→ **EXERCISE BRIEF**:
Reproduce every record exactly as it appears, but not the pictures.

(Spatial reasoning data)
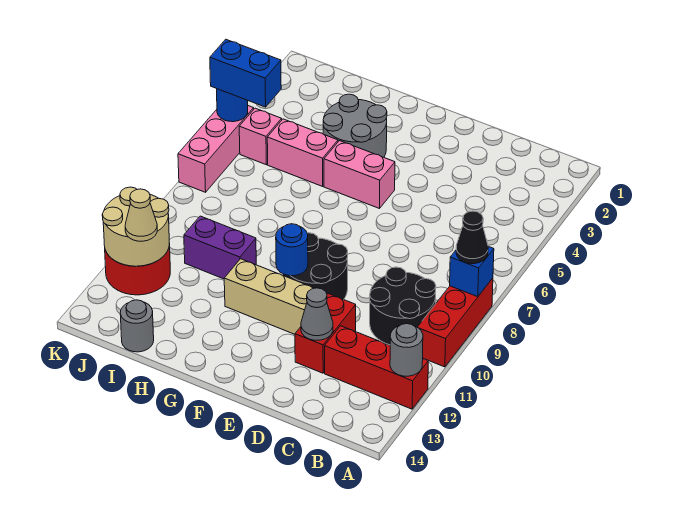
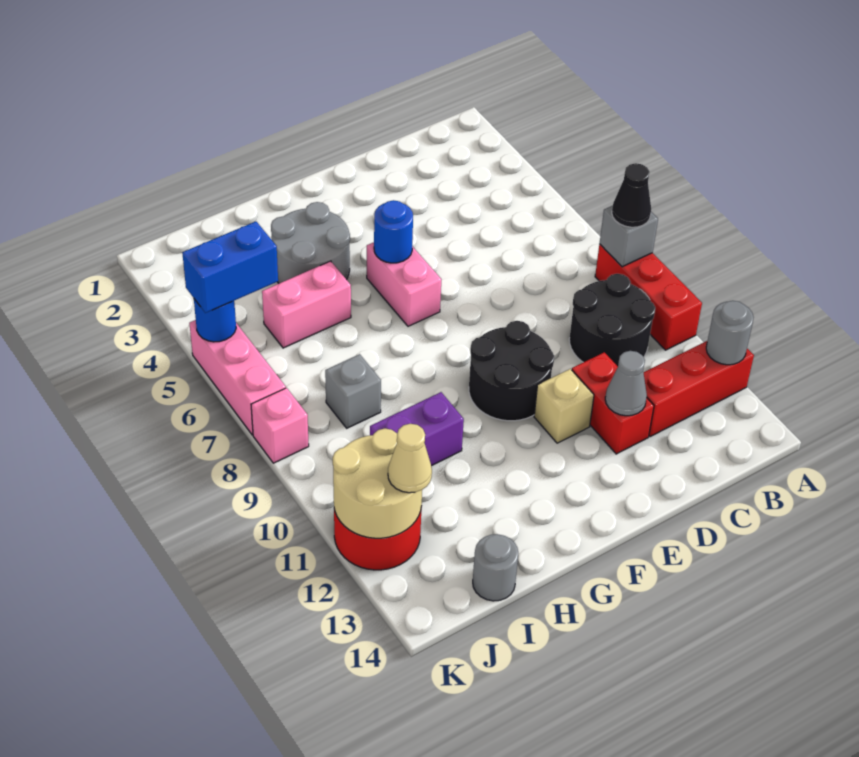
blue brick A8 level 2 -> grey brick A8 level 2
tan brick E11:G11 level 1 -> tan brick E11 level 1
pink brick F5:G5 level 1 -> pink brick F5:F6 level 1
blue round brick F10 level 2 -> blue round brick F5 level 2
none -> grey brick I8 level 1
pink brick J5 level 1 -> pink brick K8 level 1

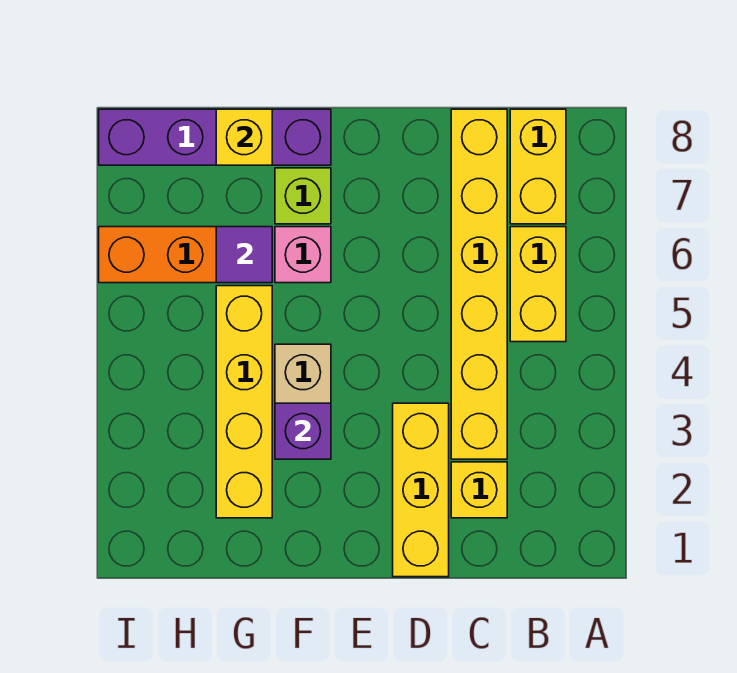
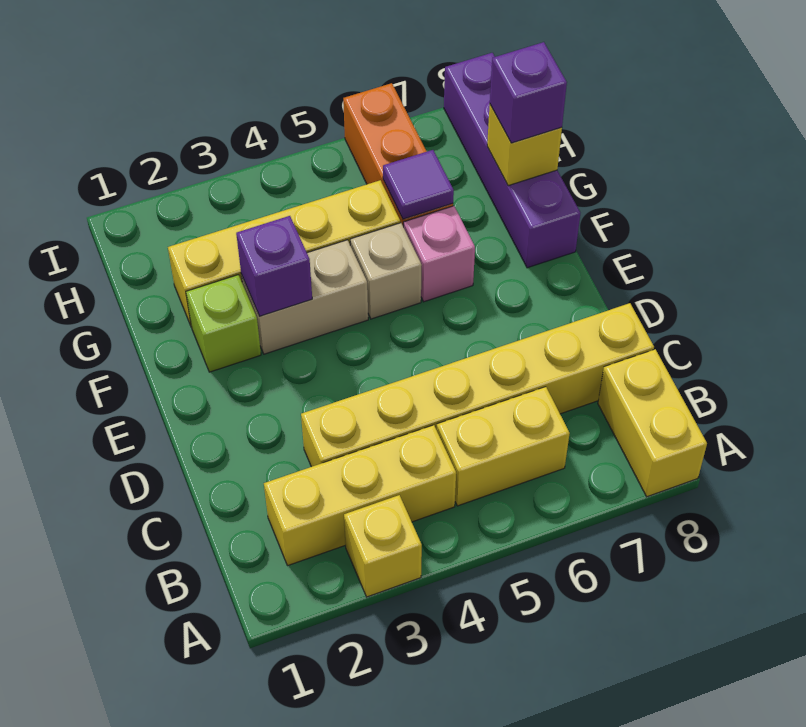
yellow brick B7:B8 level 1 -> yellow brick A8:B8 level 1
yellow brick C2 level 1 -> yellow brick A3 level 1
yellow brick D1:D3 level 1 -> yellow brick B2:B4 level 1
none -> tan brick F5 level 1
lime brick F7 level 1 -> lime brick F2 level 1
none -> purple brick G8 level 3

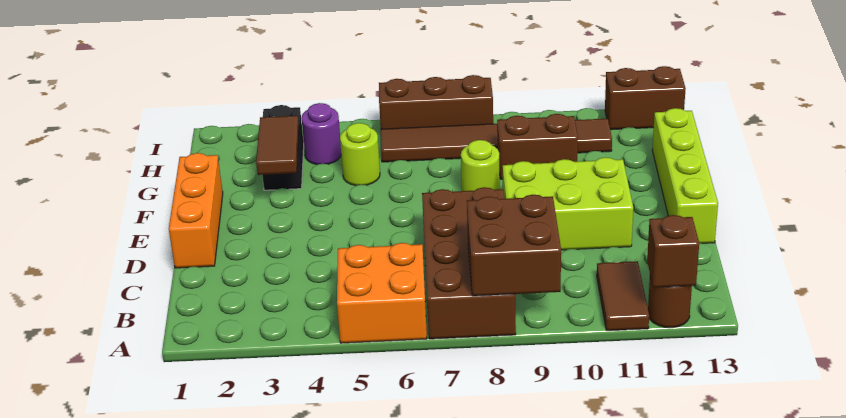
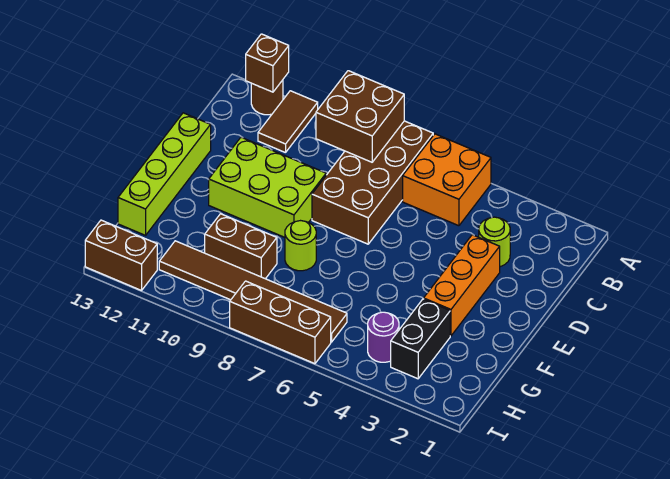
orange brick D1:F1 level 1 -> orange brick D3:F3 level 1
brown tile F3:G3 level 2 -> none
lime round brick G5 level 1 -> lime round brick C3 level 1

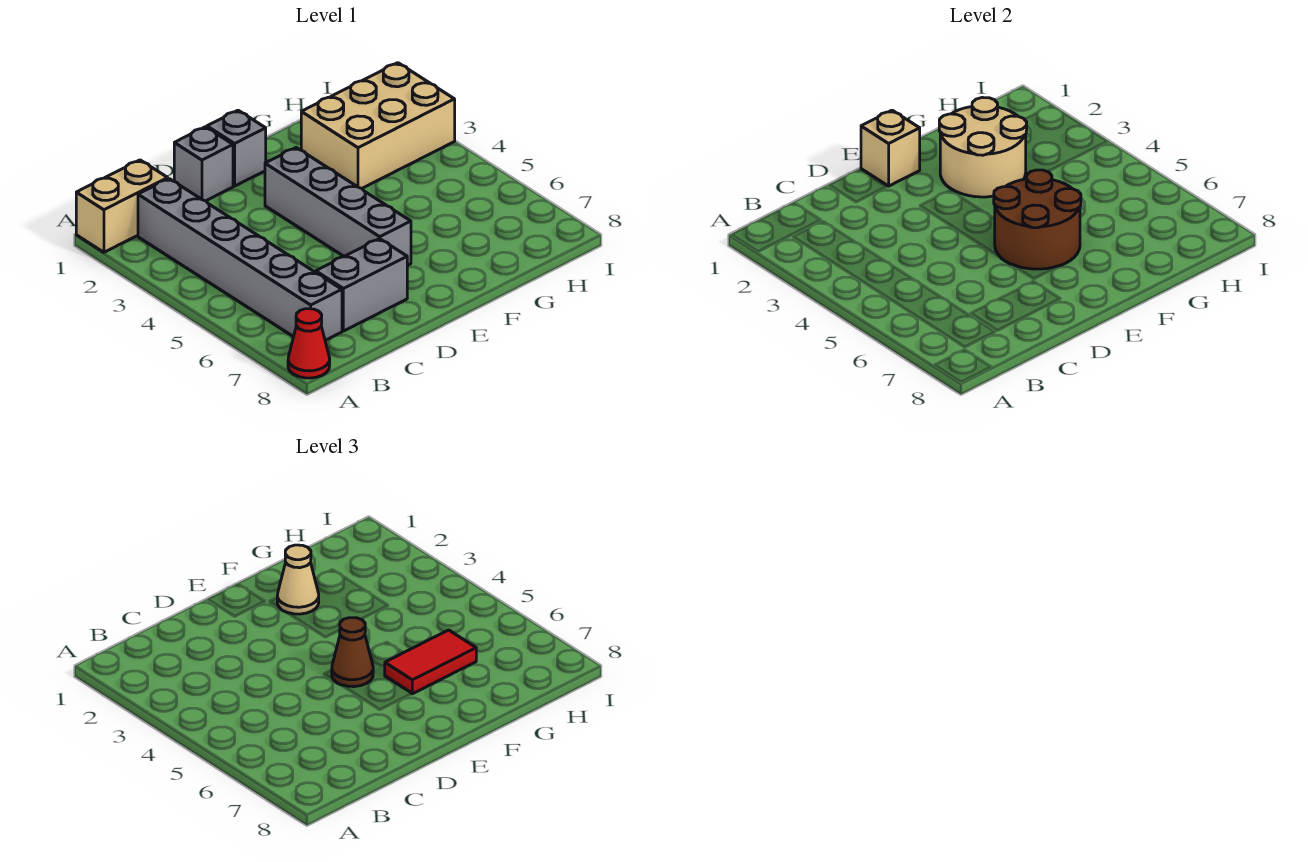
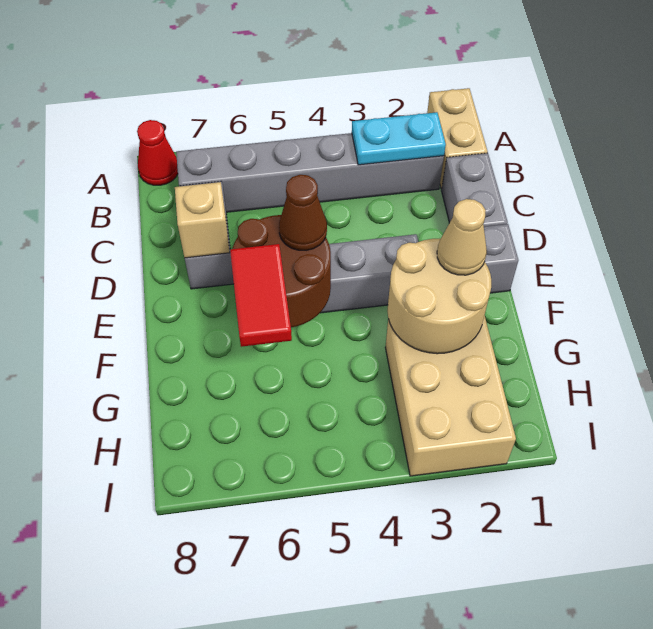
none -> cyan plate B2:B3 level 2
grey brick D1 level 1 -> grey brick C1:D1 level 1
tan brick E1 level 2 -> tan brick D7 level 2

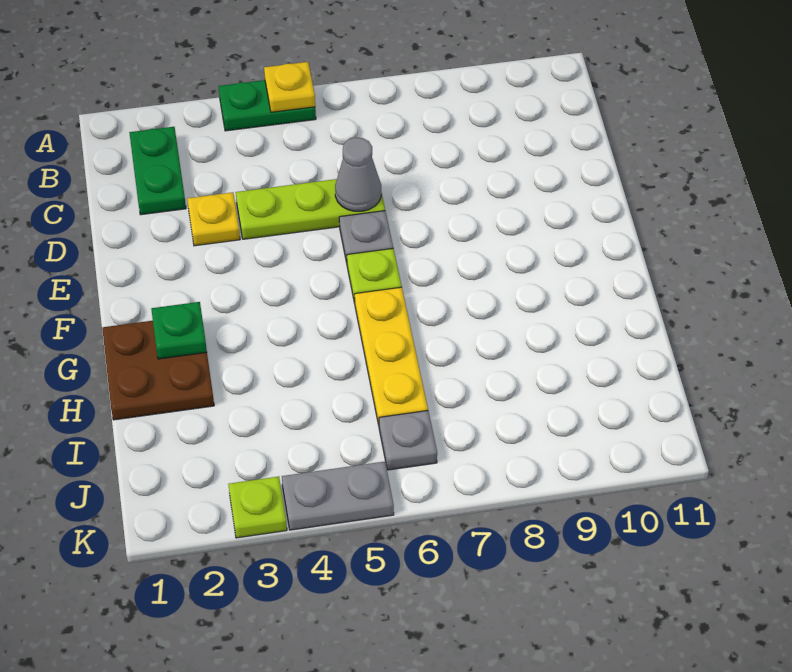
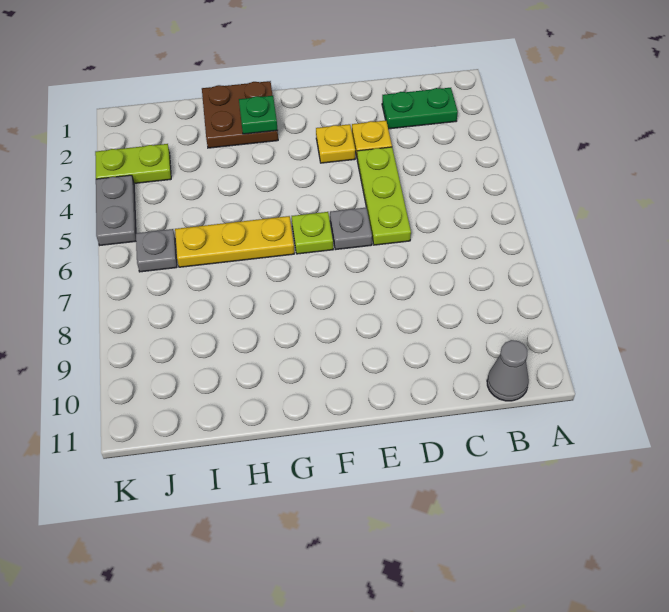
green plate A4:A5 level 1 -> none
yellow plate A5 level 2 -> yellow plate E3 level 1
grey cone D6 level 2 -> grey cone B11 level 1
lime plate K3 level 1 -> lime plate J3:K3 level 1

→ **SOLUTION TO THE PROBLEM**:
blue brick A8 level 2 -> grey brick A8 level 2
tan brick E11:G11 level 1 -> tan brick E11 level 1
pink brick F5:G5 level 1 -> pink brick F5:F6 level 1
blue round brick F10 level 2 -> blue round brick F5 level 2
none -> grey brick I8 level 1
pink brick J5 level 1 -> pink brick K8 level 1

yellow brick B7:B8 level 1 -> yellow brick A8:B8 level 1
yellow brick C2 level 1 -> yellow brick A3 level 1
yellow brick D1:D3 level 1 -> yellow brick B2:B4 level 1
none -> tan brick F5 level 1
lime brick F7 level 1 -> lime brick F2 level 1
none -> purple brick G8 level 3

orange brick D1:F1 level 1 -> orange brick D3:F3 level 1
brown tile F3:G3 level 2 -> none
lime round brick G5 level 1 -> lime round brick C3 level 1

none -> cyan plate B2:B3 level 2
grey brick D1 level 1 -> grey brick C1:D1 level 1
tan brick E1 level 2 -> tan brick D7 level 2

green plate A4:A5 level 1 -> none
yellow plate A5 level 2 -> yellow plate E3 level 1
grey cone D6 level 2 -> grey cone B11 level 1
lime plate K3 level 1 -> lime plate J3:K3 level 1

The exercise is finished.